● WRITTEN REQUEST
Quote verbatim the lines from the one containing "green diamond: rotated 33 degrees counterclockwise" through the one containing "red pentagon: moved", including both of those lines.

● DATA ENTRIES

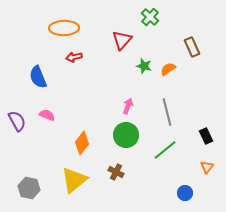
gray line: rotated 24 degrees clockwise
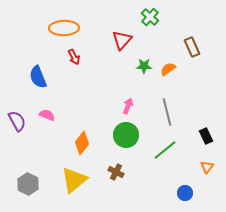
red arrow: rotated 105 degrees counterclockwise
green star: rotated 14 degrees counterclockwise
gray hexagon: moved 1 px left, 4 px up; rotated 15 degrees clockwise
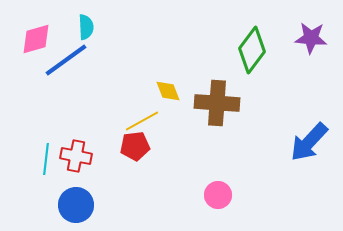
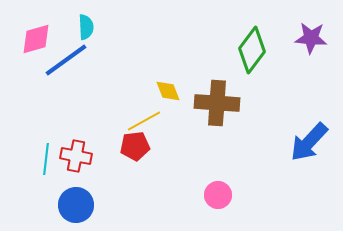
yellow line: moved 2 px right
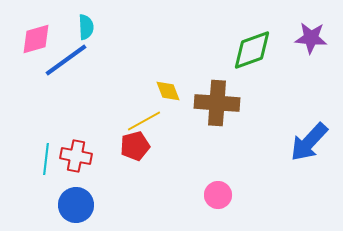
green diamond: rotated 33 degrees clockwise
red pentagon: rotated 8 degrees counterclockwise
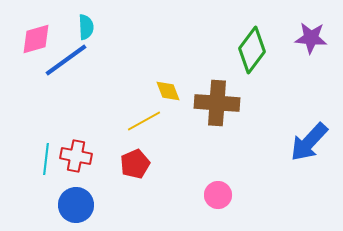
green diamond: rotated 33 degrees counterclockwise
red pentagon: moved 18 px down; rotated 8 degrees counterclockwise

--

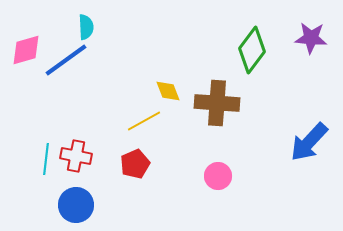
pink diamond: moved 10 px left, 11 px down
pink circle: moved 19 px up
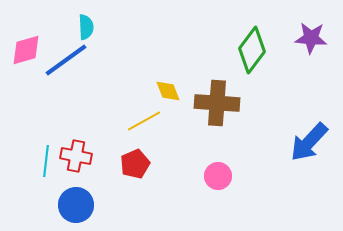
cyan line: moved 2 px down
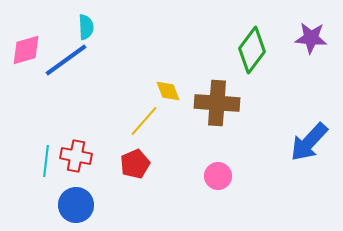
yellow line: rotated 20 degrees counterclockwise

---

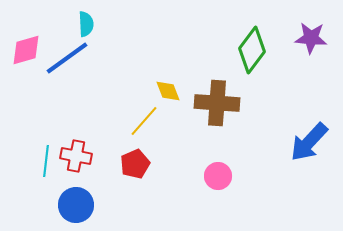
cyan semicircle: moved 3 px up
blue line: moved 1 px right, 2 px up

● SOLUTION TO THE PROBLEM
green diamond: rotated 33 degrees counterclockwise
red pentagon: moved 18 px down; rotated 8 degrees counterclockwise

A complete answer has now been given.